■ **EXERCISE PROMPT**
Return the entire listing exactly, leaving nothing out.

■ **DATA SECTION**
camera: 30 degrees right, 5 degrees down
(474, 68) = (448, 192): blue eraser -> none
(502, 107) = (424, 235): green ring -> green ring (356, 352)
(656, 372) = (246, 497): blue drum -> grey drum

■ **EXPECTED OUTPUT**
camera: 30 degrees right, 5 degrees down
(474, 68) = (448, 192): blue eraser -> none
(502, 107) = (424, 235): green ring -> green ring (356, 352)
(656, 372) = (246, 497): blue drum -> grey drum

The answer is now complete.